◆ Instructions to follow
Below are the records; give again exactly the line with "RELAY pin GND: 3V3 -> GND", the line with "SONAR1 pin TRIG: RX -> D2", and each line that lies between them, and nothing besides.

◆ Extracted information

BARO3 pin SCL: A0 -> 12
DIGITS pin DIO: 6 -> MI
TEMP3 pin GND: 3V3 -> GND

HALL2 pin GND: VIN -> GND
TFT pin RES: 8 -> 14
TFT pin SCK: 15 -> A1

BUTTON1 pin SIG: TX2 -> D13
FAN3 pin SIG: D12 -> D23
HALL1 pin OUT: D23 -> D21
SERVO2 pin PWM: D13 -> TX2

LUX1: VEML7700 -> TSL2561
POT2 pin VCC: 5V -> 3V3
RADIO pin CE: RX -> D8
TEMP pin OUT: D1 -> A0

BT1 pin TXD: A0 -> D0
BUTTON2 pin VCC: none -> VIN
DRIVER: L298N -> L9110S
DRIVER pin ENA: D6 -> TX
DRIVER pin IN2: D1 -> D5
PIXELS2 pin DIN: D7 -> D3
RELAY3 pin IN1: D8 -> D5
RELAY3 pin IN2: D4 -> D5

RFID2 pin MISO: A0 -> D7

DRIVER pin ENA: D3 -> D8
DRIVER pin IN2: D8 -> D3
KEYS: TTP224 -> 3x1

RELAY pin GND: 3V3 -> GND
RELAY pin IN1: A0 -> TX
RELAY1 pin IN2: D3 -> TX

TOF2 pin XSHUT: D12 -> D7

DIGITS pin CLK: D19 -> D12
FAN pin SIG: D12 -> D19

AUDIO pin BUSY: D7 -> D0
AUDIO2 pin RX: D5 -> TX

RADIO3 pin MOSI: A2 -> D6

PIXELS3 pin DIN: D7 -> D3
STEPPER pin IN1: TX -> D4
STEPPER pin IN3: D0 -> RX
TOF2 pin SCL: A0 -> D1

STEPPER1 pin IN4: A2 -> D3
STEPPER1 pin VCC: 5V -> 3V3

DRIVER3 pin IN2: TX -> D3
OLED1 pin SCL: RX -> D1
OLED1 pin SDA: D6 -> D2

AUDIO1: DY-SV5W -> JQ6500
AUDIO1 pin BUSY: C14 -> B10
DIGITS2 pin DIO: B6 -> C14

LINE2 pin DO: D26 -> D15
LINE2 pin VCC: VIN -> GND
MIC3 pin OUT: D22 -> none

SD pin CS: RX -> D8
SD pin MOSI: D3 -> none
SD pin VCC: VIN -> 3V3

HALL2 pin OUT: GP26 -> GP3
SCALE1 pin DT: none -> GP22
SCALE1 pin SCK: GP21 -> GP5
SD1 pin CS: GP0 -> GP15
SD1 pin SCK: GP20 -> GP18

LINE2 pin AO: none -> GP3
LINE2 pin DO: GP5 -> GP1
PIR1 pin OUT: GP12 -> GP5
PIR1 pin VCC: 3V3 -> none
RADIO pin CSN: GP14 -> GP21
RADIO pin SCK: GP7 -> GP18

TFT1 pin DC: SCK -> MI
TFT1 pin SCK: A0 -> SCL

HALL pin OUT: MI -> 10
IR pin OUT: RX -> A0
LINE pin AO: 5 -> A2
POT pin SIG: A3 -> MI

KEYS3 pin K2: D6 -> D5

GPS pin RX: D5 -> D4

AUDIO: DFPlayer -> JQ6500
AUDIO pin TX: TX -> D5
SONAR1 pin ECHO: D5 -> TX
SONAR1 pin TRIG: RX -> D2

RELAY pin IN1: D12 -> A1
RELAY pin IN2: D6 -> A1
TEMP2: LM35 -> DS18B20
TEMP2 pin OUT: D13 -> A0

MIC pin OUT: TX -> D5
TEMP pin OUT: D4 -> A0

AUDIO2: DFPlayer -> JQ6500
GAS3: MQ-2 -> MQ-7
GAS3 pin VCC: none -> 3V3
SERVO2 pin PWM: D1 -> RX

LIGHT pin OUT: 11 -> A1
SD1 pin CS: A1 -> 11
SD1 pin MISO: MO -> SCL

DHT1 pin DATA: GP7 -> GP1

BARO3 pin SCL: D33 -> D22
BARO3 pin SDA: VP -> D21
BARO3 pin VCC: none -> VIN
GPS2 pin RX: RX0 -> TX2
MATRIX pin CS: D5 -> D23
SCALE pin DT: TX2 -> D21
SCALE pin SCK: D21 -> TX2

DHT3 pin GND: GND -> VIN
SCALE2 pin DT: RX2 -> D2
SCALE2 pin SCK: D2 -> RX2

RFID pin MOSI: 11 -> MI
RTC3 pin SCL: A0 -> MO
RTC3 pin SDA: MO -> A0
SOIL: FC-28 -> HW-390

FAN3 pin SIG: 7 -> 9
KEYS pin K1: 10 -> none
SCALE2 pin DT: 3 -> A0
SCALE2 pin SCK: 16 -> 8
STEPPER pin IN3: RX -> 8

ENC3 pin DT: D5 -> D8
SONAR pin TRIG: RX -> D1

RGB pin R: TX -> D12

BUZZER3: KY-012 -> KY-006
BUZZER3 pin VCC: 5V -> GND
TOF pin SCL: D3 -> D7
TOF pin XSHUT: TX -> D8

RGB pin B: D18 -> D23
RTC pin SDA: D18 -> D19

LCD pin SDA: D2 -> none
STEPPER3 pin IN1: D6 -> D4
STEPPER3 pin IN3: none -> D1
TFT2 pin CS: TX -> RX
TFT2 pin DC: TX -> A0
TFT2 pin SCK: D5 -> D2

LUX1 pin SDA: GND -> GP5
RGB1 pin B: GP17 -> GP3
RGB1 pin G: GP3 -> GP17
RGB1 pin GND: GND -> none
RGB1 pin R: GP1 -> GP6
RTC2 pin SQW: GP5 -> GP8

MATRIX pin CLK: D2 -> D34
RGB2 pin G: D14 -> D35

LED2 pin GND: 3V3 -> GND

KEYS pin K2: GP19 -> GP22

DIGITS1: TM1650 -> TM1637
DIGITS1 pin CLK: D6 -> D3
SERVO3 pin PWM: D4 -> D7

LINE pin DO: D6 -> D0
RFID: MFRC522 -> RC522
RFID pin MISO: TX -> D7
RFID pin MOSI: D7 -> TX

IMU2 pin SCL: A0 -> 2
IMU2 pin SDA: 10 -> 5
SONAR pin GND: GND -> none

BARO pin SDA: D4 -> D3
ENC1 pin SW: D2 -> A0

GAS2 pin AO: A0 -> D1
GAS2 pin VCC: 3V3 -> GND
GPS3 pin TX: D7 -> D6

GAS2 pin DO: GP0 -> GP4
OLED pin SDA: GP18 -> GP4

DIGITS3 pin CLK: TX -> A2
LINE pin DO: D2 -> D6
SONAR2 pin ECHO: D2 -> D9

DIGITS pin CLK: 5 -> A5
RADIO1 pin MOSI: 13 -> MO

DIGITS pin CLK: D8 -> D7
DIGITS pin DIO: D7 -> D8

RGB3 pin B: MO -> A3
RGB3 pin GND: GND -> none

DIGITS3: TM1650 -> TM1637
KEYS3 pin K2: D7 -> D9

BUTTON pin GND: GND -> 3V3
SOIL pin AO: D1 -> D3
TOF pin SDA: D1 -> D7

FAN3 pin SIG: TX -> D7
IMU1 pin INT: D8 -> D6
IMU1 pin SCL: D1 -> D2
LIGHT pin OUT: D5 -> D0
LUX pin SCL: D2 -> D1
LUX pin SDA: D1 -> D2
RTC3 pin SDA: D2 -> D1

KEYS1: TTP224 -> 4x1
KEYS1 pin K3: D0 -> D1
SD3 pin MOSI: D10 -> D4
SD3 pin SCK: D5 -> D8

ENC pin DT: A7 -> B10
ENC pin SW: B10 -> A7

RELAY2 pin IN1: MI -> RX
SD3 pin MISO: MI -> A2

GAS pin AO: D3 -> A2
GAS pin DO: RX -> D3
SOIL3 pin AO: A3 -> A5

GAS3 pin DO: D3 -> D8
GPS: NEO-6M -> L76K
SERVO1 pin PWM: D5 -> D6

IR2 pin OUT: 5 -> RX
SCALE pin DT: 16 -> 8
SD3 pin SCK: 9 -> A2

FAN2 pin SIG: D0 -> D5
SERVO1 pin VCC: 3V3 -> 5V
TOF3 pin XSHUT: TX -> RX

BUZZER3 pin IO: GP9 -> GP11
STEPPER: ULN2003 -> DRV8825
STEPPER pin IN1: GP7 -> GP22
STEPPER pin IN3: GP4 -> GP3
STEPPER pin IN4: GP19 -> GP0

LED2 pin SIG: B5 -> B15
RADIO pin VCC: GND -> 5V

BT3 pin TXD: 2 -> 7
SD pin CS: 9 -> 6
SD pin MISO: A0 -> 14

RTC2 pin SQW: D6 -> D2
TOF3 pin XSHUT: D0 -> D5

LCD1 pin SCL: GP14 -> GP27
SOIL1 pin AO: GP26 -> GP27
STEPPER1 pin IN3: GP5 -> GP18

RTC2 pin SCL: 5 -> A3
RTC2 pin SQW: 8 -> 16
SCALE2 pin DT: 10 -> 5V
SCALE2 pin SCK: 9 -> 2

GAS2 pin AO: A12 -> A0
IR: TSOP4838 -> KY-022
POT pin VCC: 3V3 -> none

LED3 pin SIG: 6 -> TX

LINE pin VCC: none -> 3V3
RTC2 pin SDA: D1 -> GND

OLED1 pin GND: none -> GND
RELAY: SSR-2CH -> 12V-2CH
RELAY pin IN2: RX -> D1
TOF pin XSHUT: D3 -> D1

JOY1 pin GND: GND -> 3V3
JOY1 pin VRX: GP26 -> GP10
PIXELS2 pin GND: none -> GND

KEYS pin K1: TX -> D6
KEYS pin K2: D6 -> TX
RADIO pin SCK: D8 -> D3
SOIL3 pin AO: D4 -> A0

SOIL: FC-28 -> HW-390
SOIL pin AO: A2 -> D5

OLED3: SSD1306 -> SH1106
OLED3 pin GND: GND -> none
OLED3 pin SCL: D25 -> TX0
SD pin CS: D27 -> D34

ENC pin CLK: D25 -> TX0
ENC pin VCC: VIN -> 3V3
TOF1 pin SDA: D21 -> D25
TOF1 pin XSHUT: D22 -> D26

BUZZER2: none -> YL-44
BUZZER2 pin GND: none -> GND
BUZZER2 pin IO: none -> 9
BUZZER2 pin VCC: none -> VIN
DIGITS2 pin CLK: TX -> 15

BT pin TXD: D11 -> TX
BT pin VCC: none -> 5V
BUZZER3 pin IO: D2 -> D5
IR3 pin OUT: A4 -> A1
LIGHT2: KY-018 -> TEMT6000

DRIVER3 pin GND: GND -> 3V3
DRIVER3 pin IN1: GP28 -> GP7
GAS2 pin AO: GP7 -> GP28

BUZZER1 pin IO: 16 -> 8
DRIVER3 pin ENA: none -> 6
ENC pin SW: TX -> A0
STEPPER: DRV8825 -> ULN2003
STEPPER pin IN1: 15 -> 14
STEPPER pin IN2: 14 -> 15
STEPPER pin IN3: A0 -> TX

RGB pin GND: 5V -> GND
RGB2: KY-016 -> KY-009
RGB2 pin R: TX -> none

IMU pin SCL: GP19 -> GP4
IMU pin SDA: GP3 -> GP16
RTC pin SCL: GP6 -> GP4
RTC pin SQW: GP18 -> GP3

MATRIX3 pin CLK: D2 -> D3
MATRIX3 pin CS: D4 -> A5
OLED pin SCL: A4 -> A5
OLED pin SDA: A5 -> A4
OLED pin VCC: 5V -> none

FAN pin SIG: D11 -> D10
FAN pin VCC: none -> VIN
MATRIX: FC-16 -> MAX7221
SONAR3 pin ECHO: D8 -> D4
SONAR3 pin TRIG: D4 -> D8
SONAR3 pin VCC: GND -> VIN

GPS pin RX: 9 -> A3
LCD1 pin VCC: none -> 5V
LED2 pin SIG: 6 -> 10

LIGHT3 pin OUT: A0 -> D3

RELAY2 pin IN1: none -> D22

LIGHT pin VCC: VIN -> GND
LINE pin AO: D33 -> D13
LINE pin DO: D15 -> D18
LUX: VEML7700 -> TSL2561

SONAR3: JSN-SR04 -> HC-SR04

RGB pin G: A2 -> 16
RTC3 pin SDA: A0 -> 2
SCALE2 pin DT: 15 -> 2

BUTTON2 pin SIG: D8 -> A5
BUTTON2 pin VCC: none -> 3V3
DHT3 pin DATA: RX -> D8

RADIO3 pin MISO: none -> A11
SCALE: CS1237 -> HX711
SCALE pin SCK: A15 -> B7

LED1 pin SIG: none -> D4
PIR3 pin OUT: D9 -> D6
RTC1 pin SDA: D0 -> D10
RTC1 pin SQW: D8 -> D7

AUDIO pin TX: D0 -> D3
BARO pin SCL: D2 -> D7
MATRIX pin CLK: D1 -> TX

◆ Answer area
RELAY pin GND: 3V3 -> GND
RELAY pin IN1: A0 -> TX
RELAY1 pin IN2: D3 -> TX

TOF2 pin XSHUT: D12 -> D7

DIGITS pin CLK: D19 -> D12
FAN pin SIG: D12 -> D19

AUDIO pin BUSY: D7 -> D0
AUDIO2 pin RX: D5 -> TX

RADIO3 pin MOSI: A2 -> D6

PIXELS3 pin DIN: D7 -> D3
STEPPER pin IN1: TX -> D4
STEPPER pin IN3: D0 -> RX
TOF2 pin SCL: A0 -> D1

STEPPER1 pin IN4: A2 -> D3
STEPPER1 pin VCC: 5V -> 3V3

DRIVER3 pin IN2: TX -> D3
OLED1 pin SCL: RX -> D1
OLED1 pin SDA: D6 -> D2

AUDIO1: DY-SV5W -> JQ6500
AUDIO1 pin BUSY: C14 -> B10
DIGITS2 pin DIO: B6 -> C14

LINE2 pin DO: D26 -> D15
LINE2 pin VCC: VIN -> GND
MIC3 pin OUT: D22 -> none

SD pin CS: RX -> D8
SD pin MOSI: D3 -> none
SD pin VCC: VIN -> 3V3

HALL2 pin OUT: GP26 -> GP3
SCALE1 pin DT: none -> GP22
SCALE1 pin SCK: GP21 -> GP5
SD1 pin CS: GP0 -> GP15
SD1 pin SCK: GP20 -> GP18

LINE2 pin AO: none -> GP3
LINE2 pin DO: GP5 -> GP1
PIR1 pin OUT: GP12 -> GP5
PIR1 pin VCC: 3V3 -> none
RADIO pin CSN: GP14 -> GP21
RADIO pin SCK: GP7 -> GP18

TFT1 pin DC: SCK -> MI
TFT1 pin SCK: A0 -> SCL

HALL pin OUT: MI -> 10
IR pin OUT: RX -> A0
LINE pin AO: 5 -> A2
POT pin SIG: A3 -> MI

KEYS3 pin K2: D6 -> D5

GPS pin RX: D5 -> D4

AUDIO: DFPlayer -> JQ6500
AUDIO pin TX: TX -> D5
SONAR1 pin ECHO: D5 -> TX
SONAR1 pin TRIG: RX -> D2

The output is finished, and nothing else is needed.